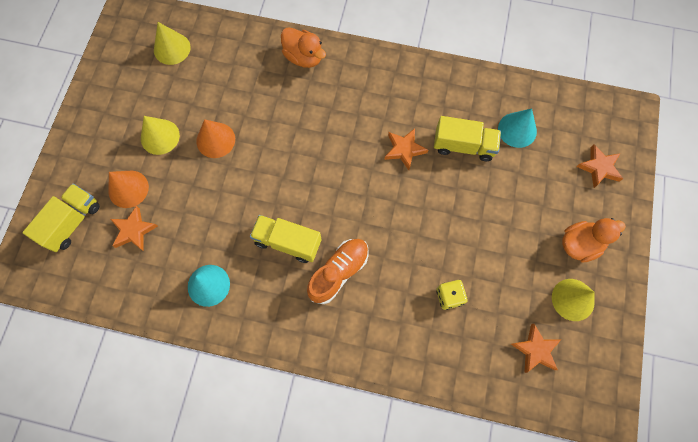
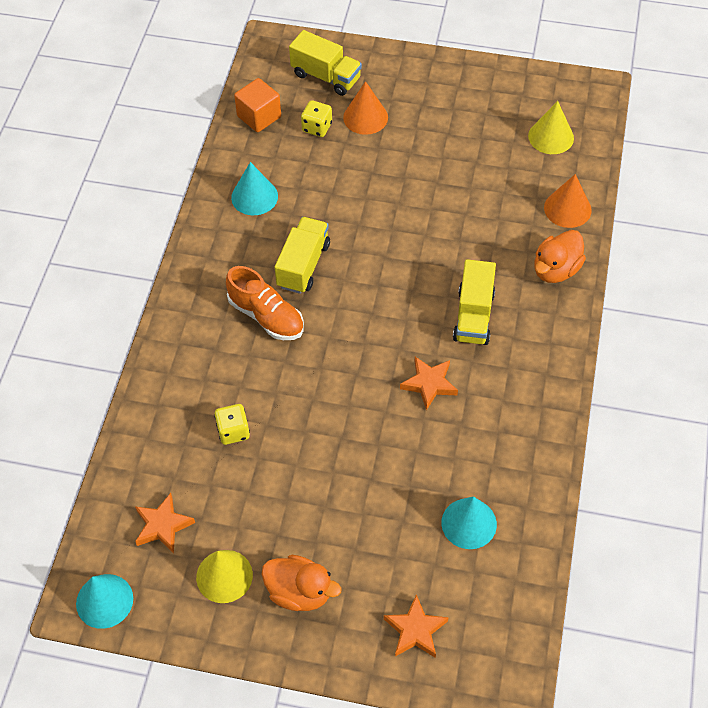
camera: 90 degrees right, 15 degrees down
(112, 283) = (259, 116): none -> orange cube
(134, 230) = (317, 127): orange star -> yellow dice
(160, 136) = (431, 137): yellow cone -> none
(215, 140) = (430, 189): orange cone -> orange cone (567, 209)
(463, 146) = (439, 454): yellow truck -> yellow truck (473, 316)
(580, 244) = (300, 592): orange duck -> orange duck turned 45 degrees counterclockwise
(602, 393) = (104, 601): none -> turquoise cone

...

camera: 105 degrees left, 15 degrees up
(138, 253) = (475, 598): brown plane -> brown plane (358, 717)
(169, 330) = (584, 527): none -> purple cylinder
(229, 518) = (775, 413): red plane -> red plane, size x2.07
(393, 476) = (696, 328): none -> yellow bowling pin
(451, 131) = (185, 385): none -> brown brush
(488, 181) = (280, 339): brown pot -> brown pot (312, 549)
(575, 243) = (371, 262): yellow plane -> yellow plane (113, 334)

§ **Task goal**
Retype the entries above exactly, but only from the line containing "(451, 131) = (185, 385): none -> brown brush" through the line containing "(575, 243) = (371, 262): yellow", both included.

§ **Solution to the problem**
(451, 131) = (185, 385): none -> brown brush
(488, 181) = (280, 339): brown pot -> brown pot (312, 549)
(575, 243) = (371, 262): yellow plane -> yellow plane (113, 334)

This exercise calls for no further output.